* **Work request**
Write the records out once more, so that nothing differs from the original.

* **Given entries**
____
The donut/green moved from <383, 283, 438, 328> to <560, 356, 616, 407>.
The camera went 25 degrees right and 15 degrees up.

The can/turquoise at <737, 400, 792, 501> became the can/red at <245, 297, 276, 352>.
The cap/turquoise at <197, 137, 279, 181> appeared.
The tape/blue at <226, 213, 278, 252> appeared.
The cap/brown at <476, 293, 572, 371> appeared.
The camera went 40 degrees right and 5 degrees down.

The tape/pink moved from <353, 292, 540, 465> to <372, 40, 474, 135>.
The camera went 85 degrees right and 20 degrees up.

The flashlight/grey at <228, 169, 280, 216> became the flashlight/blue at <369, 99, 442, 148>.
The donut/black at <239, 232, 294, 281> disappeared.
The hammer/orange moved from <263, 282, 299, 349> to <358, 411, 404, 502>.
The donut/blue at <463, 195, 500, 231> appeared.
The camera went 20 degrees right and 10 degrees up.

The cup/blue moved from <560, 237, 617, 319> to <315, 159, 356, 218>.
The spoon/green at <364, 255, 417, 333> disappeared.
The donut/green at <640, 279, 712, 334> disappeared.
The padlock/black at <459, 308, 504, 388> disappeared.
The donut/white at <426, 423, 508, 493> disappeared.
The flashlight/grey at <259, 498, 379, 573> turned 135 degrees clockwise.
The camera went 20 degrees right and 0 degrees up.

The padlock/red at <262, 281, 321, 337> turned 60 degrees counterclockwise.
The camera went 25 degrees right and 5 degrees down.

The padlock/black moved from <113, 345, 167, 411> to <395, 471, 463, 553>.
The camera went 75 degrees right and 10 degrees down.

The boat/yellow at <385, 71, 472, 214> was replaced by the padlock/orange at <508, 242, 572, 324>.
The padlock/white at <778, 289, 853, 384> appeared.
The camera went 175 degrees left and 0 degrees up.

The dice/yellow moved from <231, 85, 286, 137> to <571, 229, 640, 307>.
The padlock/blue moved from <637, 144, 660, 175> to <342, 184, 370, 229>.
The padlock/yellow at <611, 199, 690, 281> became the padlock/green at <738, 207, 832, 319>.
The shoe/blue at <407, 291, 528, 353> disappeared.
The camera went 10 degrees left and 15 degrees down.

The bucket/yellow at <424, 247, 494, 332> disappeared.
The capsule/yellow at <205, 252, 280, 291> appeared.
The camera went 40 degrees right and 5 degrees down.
____
* **Answer to this task**
The donut/green moved from <383, 283, 438, 328> to <560, 356, 616, 407>.
The camera went 25 degrees right and 15 degrees up.

The can/turquoise at <737, 400, 792, 501> became the can/red at <245, 297, 276, 352>.
The cap/turquoise at <197, 137, 279, 181> appeared.
The tape/blue at <226, 213, 278, 252> appeared.
The cap/brown at <476, 293, 572, 371> appeared.
The camera went 40 degrees right and 5 degrees down.

The tape/pink moved from <353, 292, 540, 465> to <372, 40, 474, 135>.
The camera went 85 degrees right and 20 degrees up.

The flashlight/grey at <228, 169, 280, 216> became the flashlight/blue at <369, 99, 442, 148>.
The donut/black at <239, 232, 294, 281> disappeared.
The hammer/orange moved from <263, 282, 299, 349> to <358, 411, 404, 502>.
The donut/blue at <463, 195, 500, 231> appeared.
The camera went 20 degrees right and 10 degrees up.

The cup/blue moved from <560, 237, 617, 319> to <315, 159, 356, 218>.
The spoon/green at <364, 255, 417, 333> disappeared.
The donut/green at <640, 279, 712, 334> disappeared.
The padlock/black at <459, 308, 504, 388> disappeared.
The donut/white at <426, 423, 508, 493> disappeared.
The flashlight/grey at <259, 498, 379, 573> turned 135 degrees clockwise.
The camera went 20 degrees right and 0 degrees up.

The padlock/red at <262, 281, 321, 337> turned 60 degrees counterclockwise.
The camera went 25 degrees right and 5 degrees down.

The padlock/black moved from <113, 345, 167, 411> to <395, 471, 463, 553>.
The camera went 75 degrees right and 10 degrees down.

The boat/yellow at <385, 71, 472, 214> was replaced by the padlock/orange at <508, 242, 572, 324>.
The padlock/white at <778, 289, 853, 384> appeared.
The camera went 175 degrees left and 0 degrees up.

The dice/yellow moved from <231, 85, 286, 137> to <571, 229, 640, 307>.
The padlock/blue moved from <637, 144, 660, 175> to <342, 184, 370, 229>.
The padlock/yellow at <611, 199, 690, 281> became the padlock/green at <738, 207, 832, 319>.
The shoe/blue at <407, 291, 528, 353> disappeared.
The camera went 10 degrees left and 15 degrees down.

The bucket/yellow at <424, 247, 494, 332> disappeared.
The capsule/yellow at <205, 252, 280, 291> appeared.
The camera went 40 degrees right and 5 degrees down.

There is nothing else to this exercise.